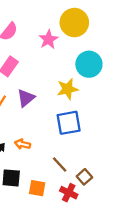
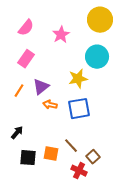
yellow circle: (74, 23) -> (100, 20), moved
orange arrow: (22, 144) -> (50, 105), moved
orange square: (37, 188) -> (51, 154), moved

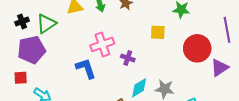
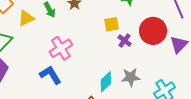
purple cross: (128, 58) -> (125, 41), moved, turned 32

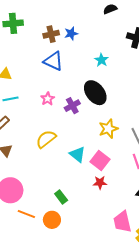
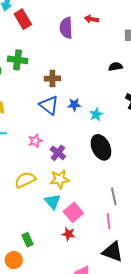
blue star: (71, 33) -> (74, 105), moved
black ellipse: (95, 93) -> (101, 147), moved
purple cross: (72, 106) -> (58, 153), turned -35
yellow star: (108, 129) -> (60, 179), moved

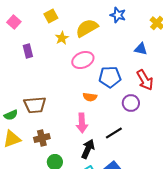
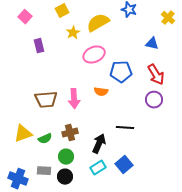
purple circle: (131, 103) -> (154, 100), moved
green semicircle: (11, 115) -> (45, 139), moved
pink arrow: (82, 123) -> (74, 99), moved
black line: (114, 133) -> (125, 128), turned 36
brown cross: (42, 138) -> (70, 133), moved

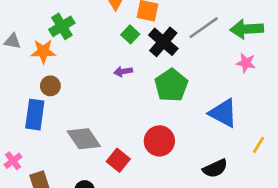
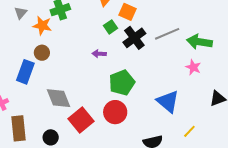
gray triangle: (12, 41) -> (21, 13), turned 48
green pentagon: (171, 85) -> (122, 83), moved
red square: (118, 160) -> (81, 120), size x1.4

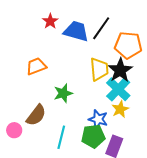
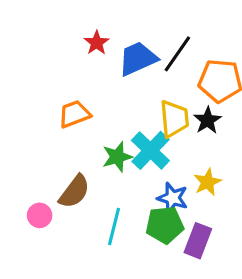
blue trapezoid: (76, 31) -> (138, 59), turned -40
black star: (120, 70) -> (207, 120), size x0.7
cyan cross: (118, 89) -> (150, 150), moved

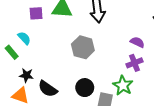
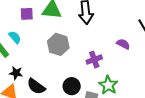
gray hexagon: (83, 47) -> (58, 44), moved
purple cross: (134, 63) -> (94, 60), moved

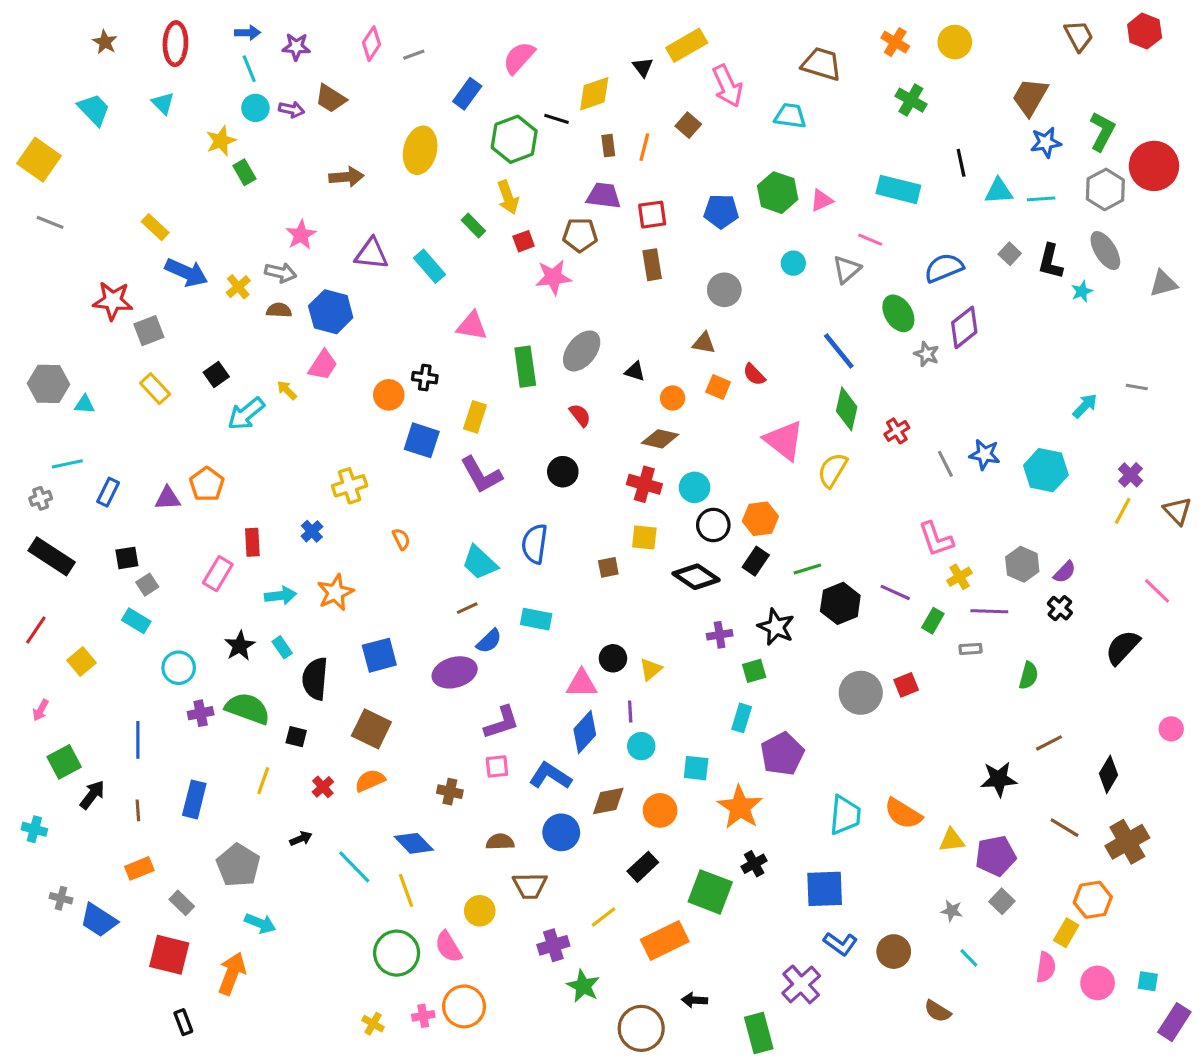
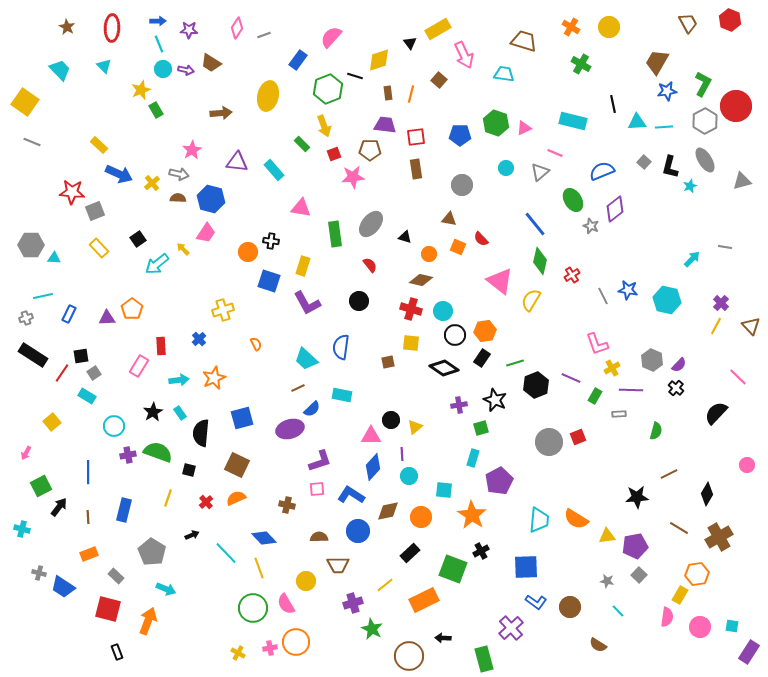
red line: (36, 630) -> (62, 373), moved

+++

▶ **Exercise goal**: From the line that contains "orange square: (37, 188) -> (51, 154), moved" through the last line of the entries, transcribe every line exactly, leaving out the pictures.

▶ **Exercise response**:
orange square: (37, 188) -> (51, 154), moved

purple cross: (128, 58) -> (125, 41), moved, turned 32

blue star: (71, 33) -> (74, 105), moved
black ellipse: (95, 93) -> (101, 147), moved
purple cross: (72, 106) -> (58, 153), turned -35
yellow star: (108, 129) -> (60, 179), moved

purple circle: (131, 103) -> (154, 100), moved
green semicircle: (11, 115) -> (45, 139), moved
pink arrow: (82, 123) -> (74, 99), moved
black line: (114, 133) -> (125, 128), turned 36
brown cross: (42, 138) -> (70, 133), moved

gray triangle: (12, 41) -> (21, 13), turned 48
green pentagon: (171, 85) -> (122, 83), moved
red square: (118, 160) -> (81, 120), size x1.4

blue trapezoid: (76, 31) -> (138, 59), turned -40
black star: (120, 70) -> (207, 120), size x0.7
cyan cross: (118, 89) -> (150, 150), moved

gray hexagon: (83, 47) -> (58, 44), moved
purple cross: (134, 63) -> (94, 60), moved

red line: (36, 630) -> (62, 373), moved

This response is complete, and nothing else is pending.